START The input

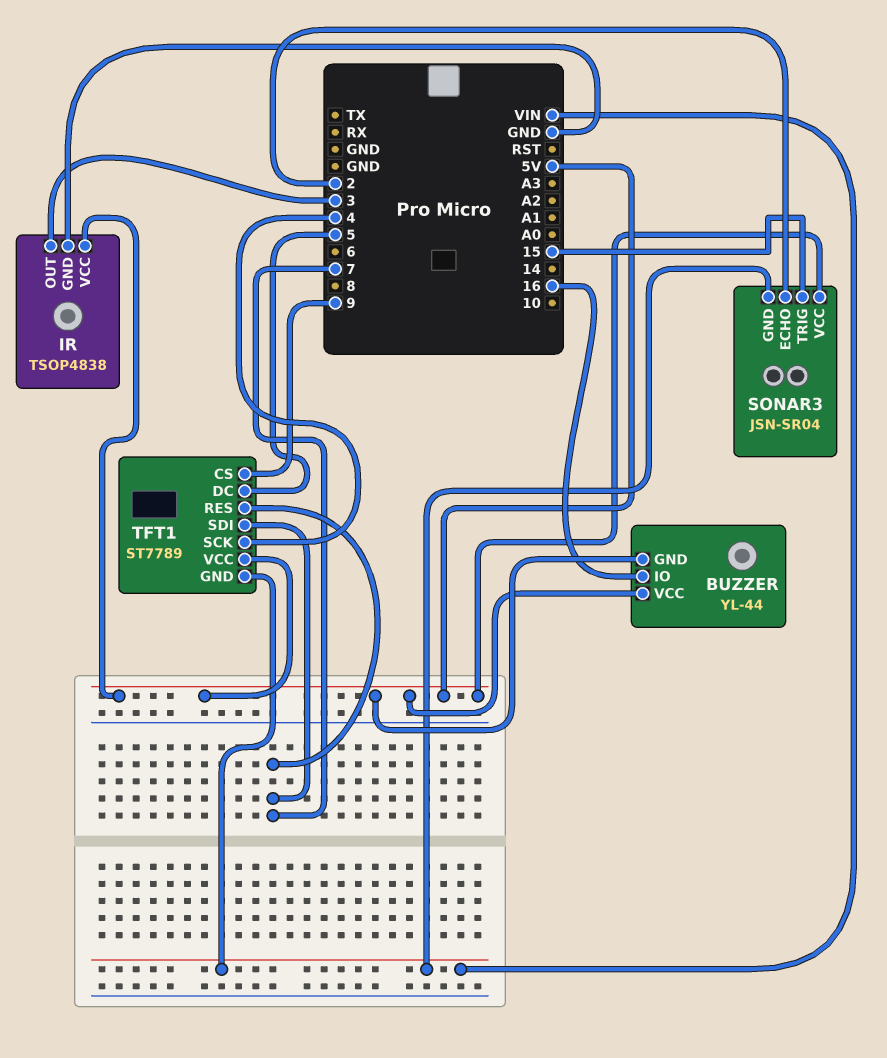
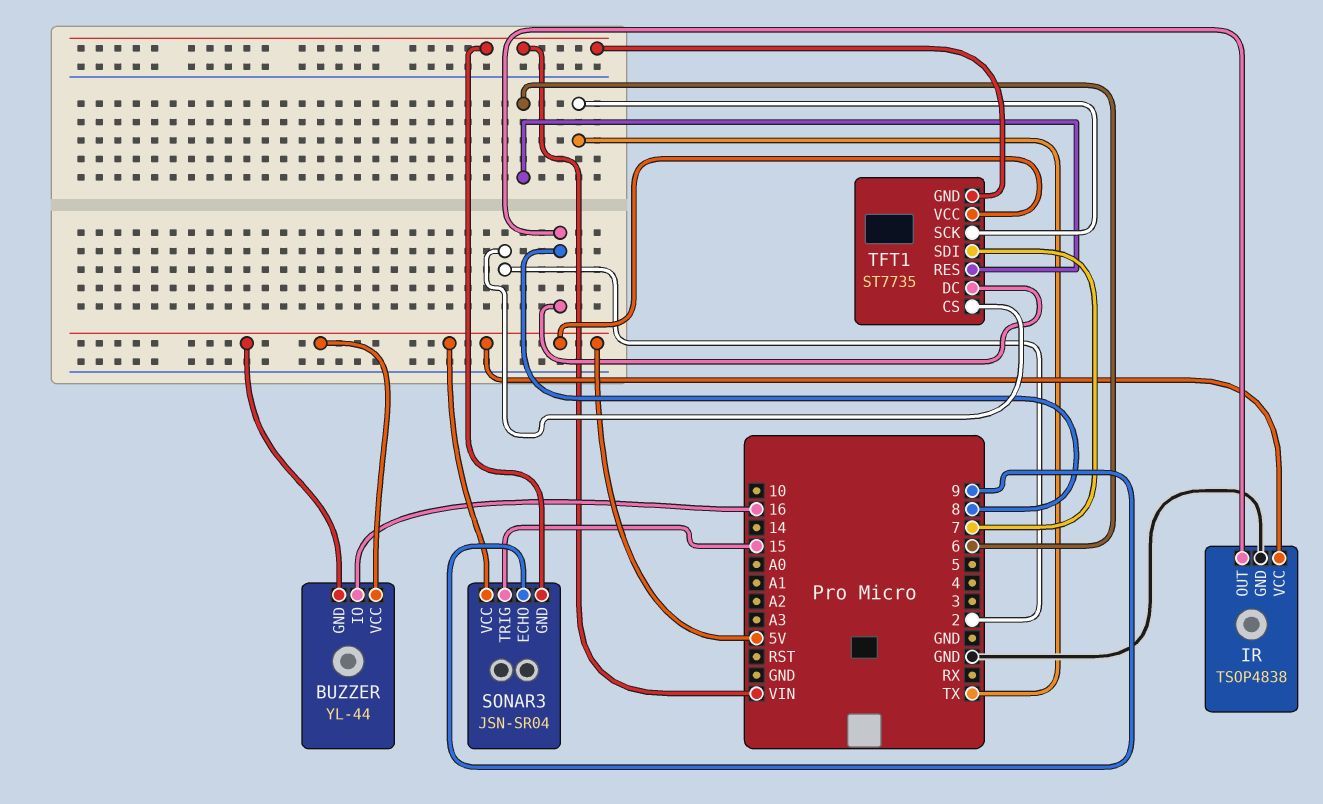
IR pin OUT: 3 -> 8
SONAR3 pin ECHO: 2 -> 9
TFT1: ST7789 -> ST7735
TFT1 pin CS: 9 -> 2
TFT1 pin DC: 5 -> 8
TFT1 pin RES: 7 -> 6
TFT1 pin SCK: 4 -> TX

END The input

■ **Assignment**
The entire listing above, word for word and without pictures, is what should be output.

■ **Reply to the task**
IR pin OUT: 3 -> 8
SONAR3 pin ECHO: 2 -> 9
TFT1: ST7789 -> ST7735
TFT1 pin CS: 9 -> 2
TFT1 pin DC: 5 -> 8
TFT1 pin RES: 7 -> 6
TFT1 pin SCK: 4 -> TX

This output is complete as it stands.